------ EXERCISE DATA

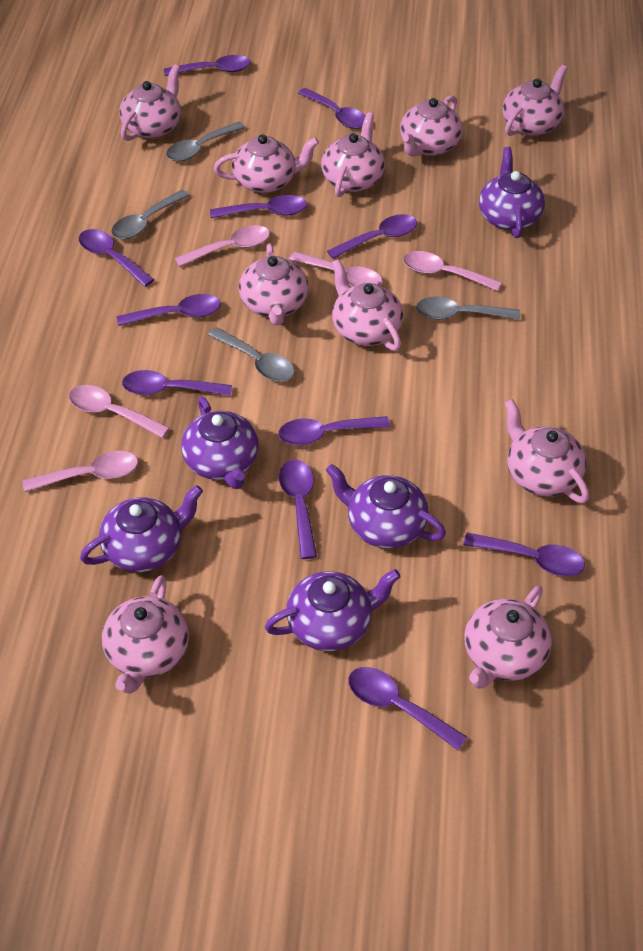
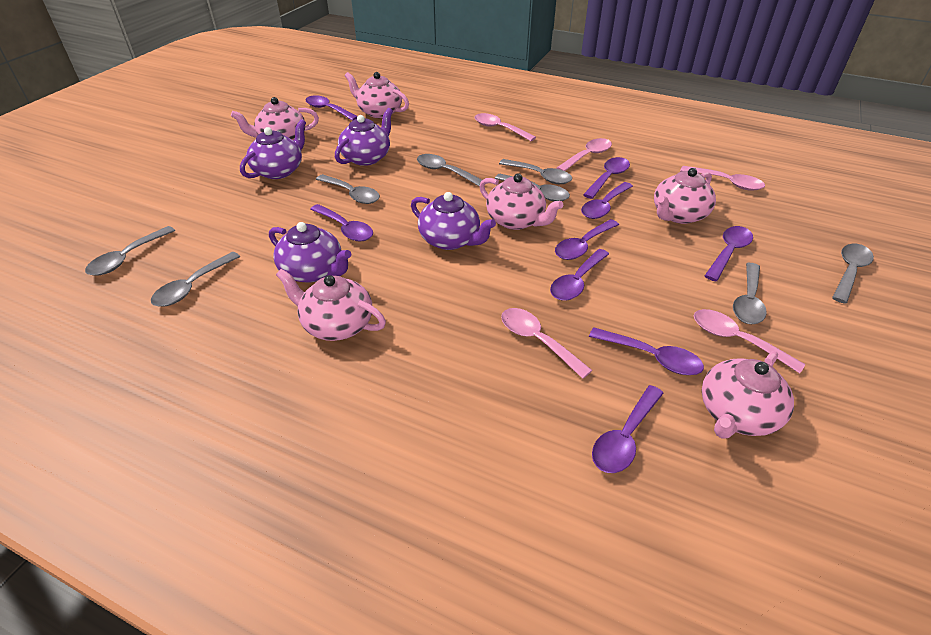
grey spoon: 4 -> 8
pink teapot: 10 -> 6
purple spoon: 11 -> 9
purple teapot: 5 -> 4

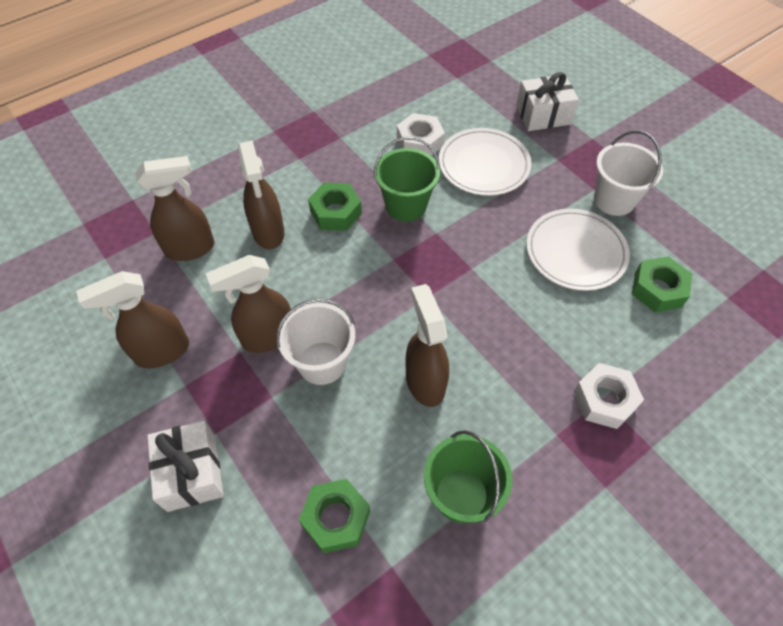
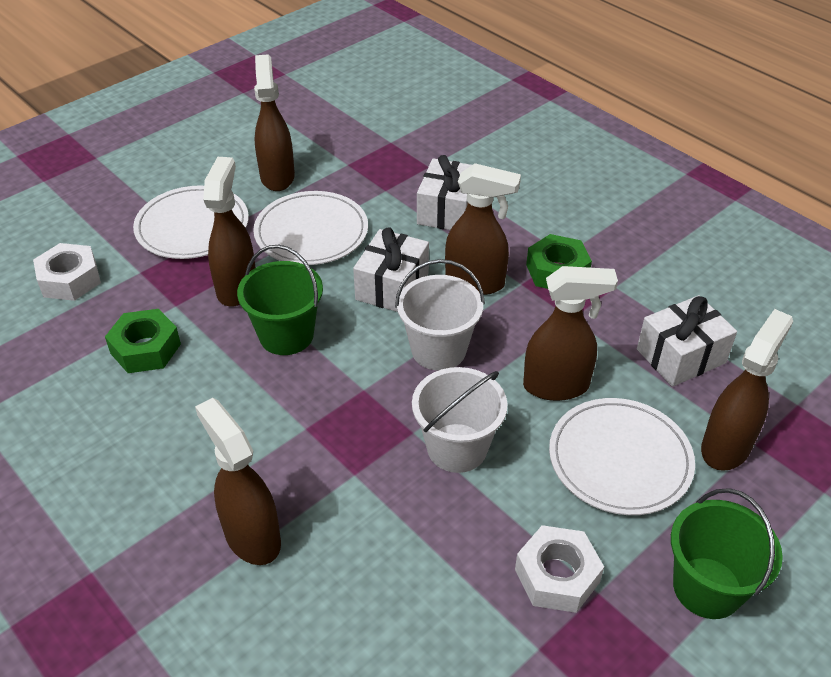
brown spray bottle: 5 -> 6
green nut: 3 -> 2
white gift: 2 -> 3
white plate: 2 -> 3

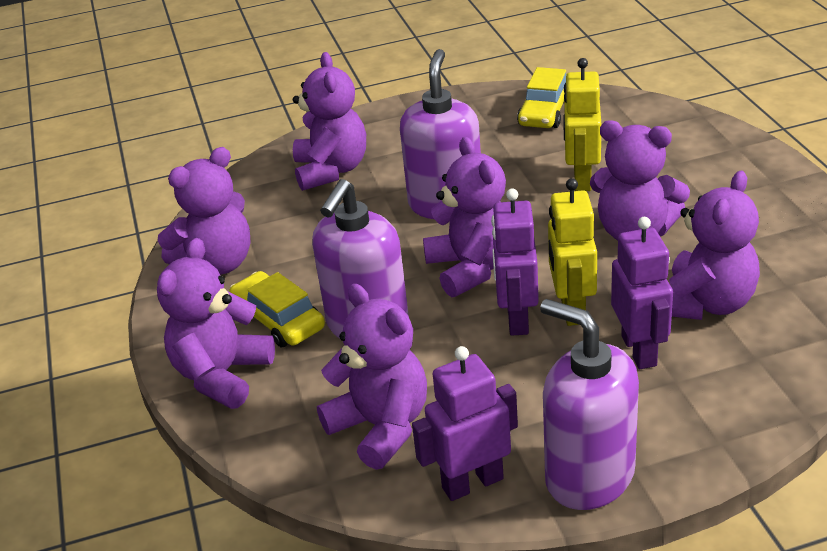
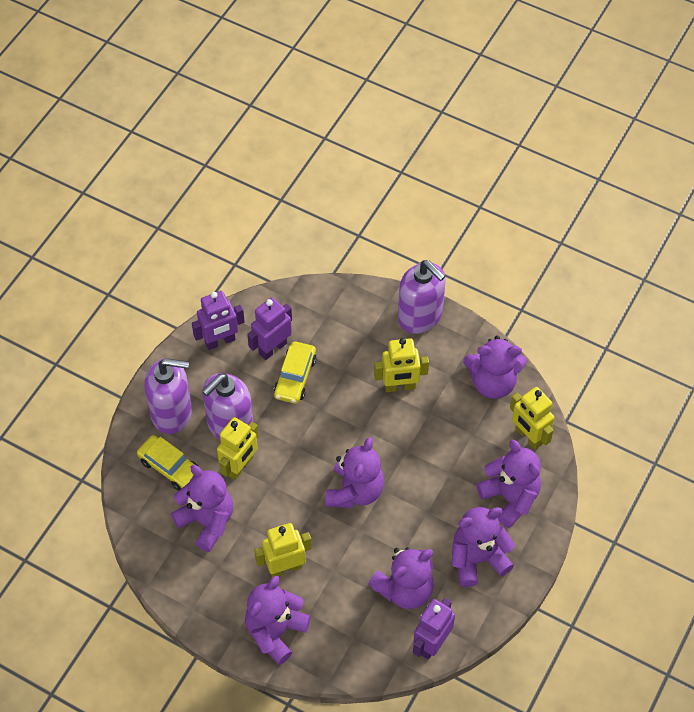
yellow robot: 2 -> 4

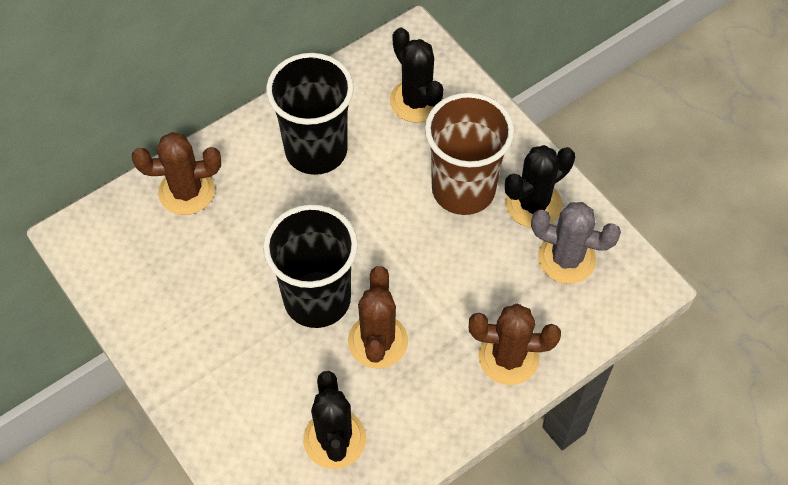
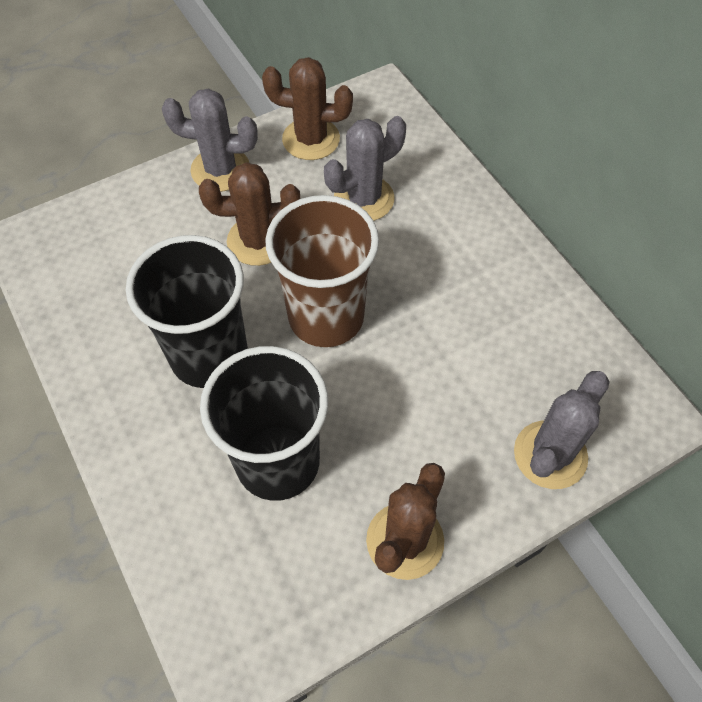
black cactus: 3 -> 0
grey cactus: 1 -> 3

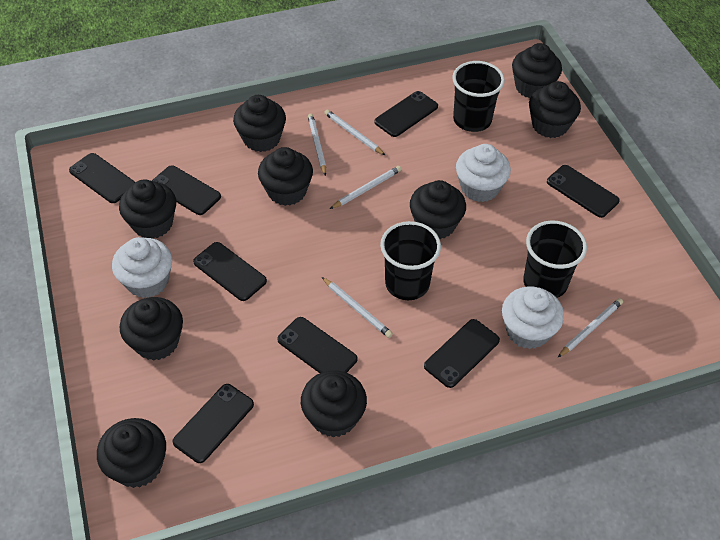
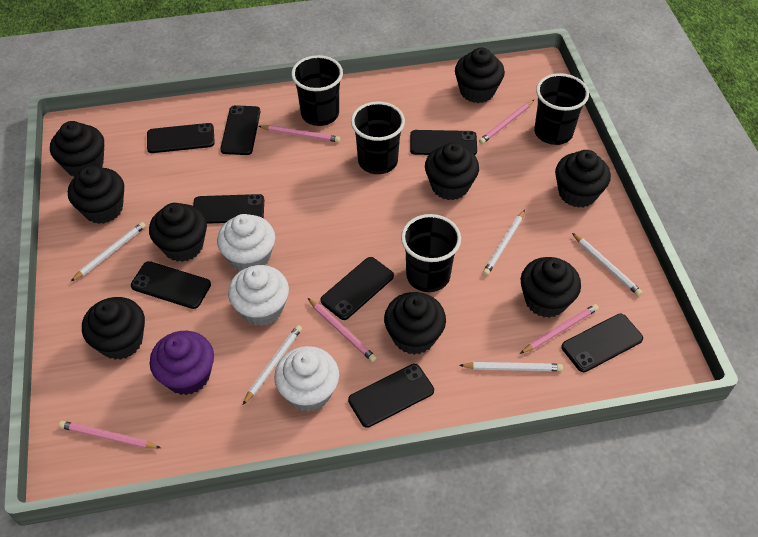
black cup: 3 -> 4
pink pencil: 0 -> 5
purple cupcake: 0 -> 1

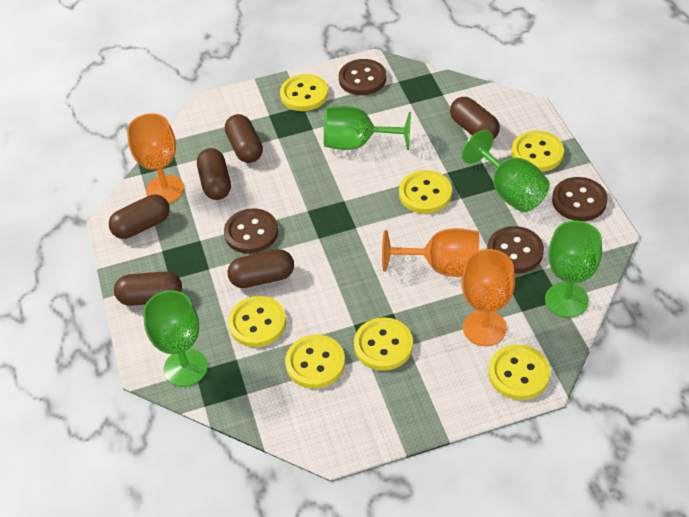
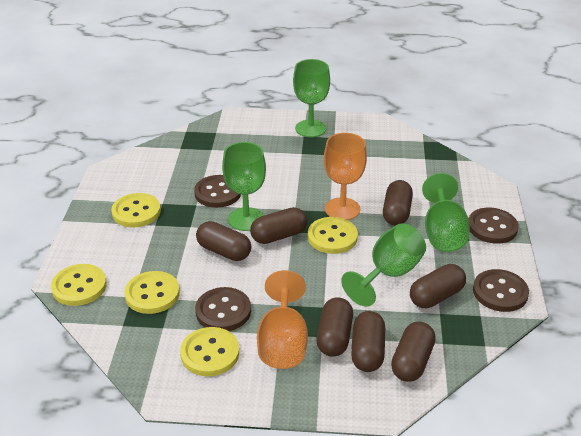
brown capsule: 6 -> 7
orange goblet: 3 -> 2
yellow button: 7 -> 5

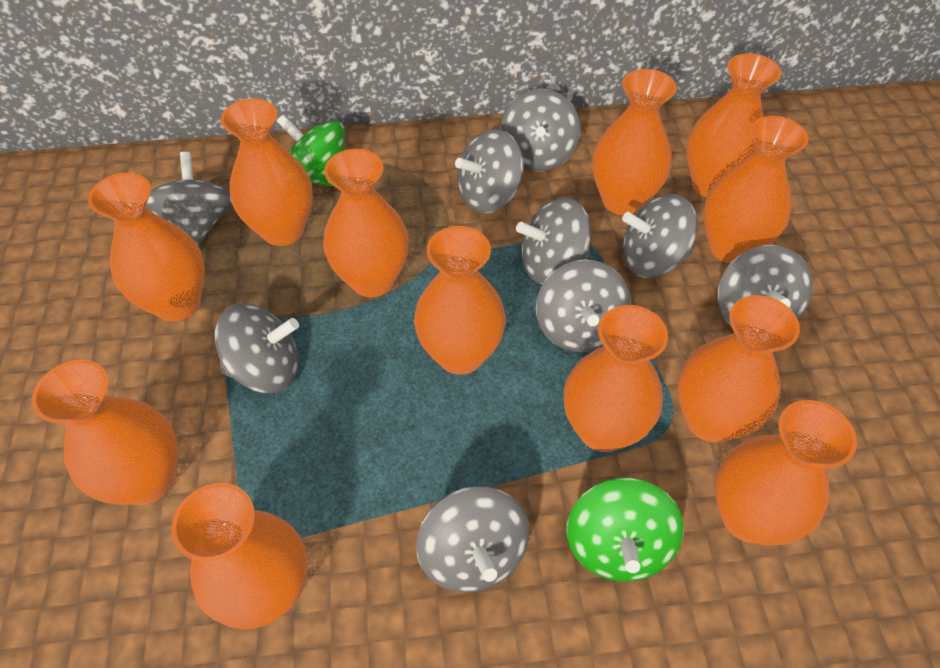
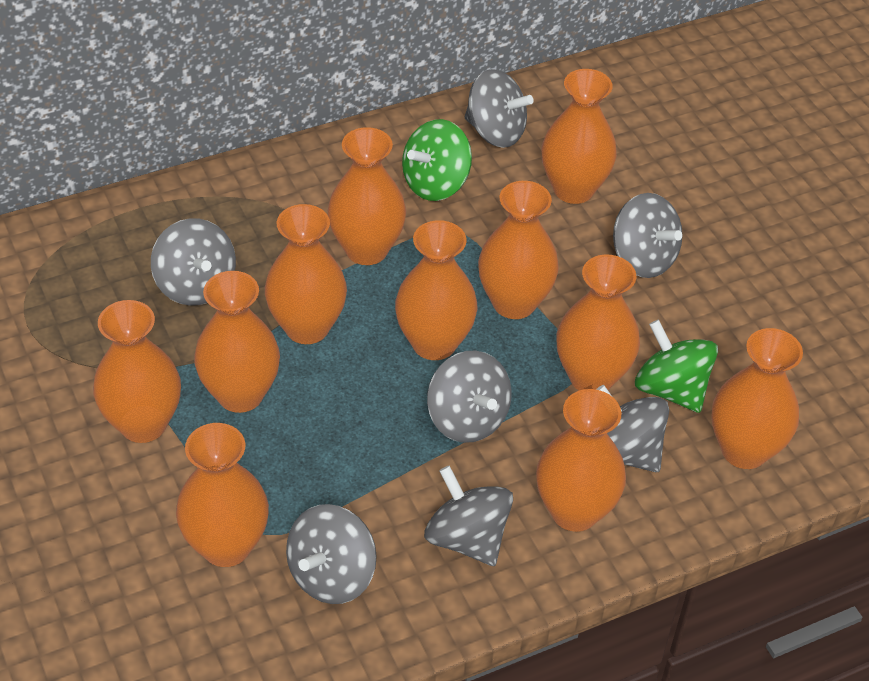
grey spinning top: 9 -> 7
orange vase: 12 -> 11

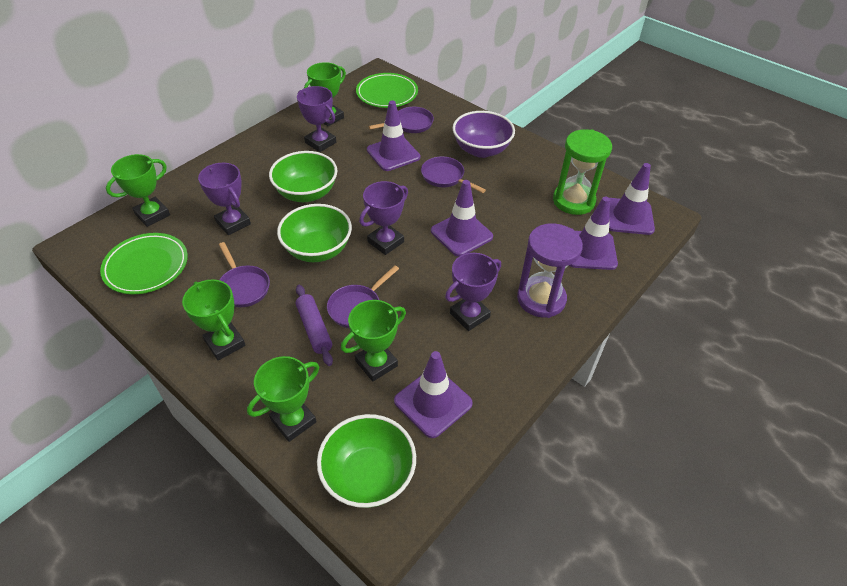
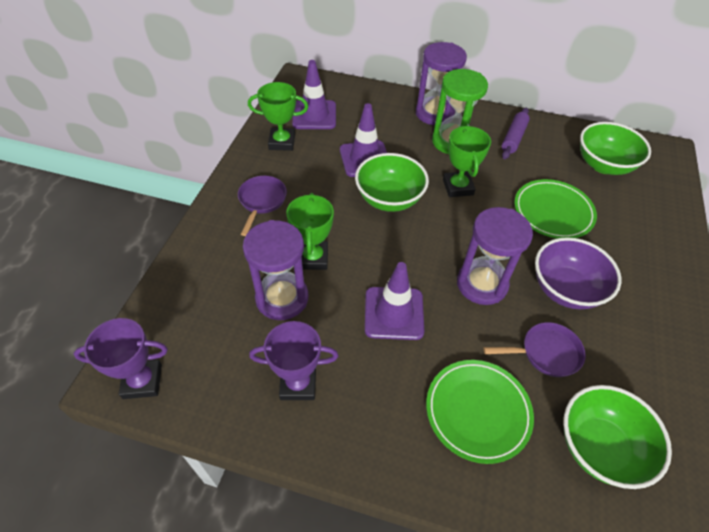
green trophy: 5 -> 3
purple hourglass: 1 -> 3
purple pan: 4 -> 2
purple traffic cone: 5 -> 3
purple trophy: 4 -> 2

------------

### WHAT IS BEING ASKED
Print the listing verbatim, images excluded.

### SOLUTION TO THE EXERCISE
grey spoon: 4 -> 8
pink teapot: 10 -> 6
purple spoon: 11 -> 9
purple teapot: 5 -> 4

brown spray bottle: 5 -> 6
green nut: 3 -> 2
white gift: 2 -> 3
white plate: 2 -> 3

yellow robot: 2 -> 4

black cactus: 3 -> 0
grey cactus: 1 -> 3

black cup: 3 -> 4
pink pencil: 0 -> 5
purple cupcake: 0 -> 1

brown capsule: 6 -> 7
orange goblet: 3 -> 2
yellow button: 7 -> 5

grey spinning top: 9 -> 7
orange vase: 12 -> 11

green trophy: 5 -> 3
purple hourglass: 1 -> 3
purple pan: 4 -> 2
purple traffic cone: 5 -> 3
purple trophy: 4 -> 2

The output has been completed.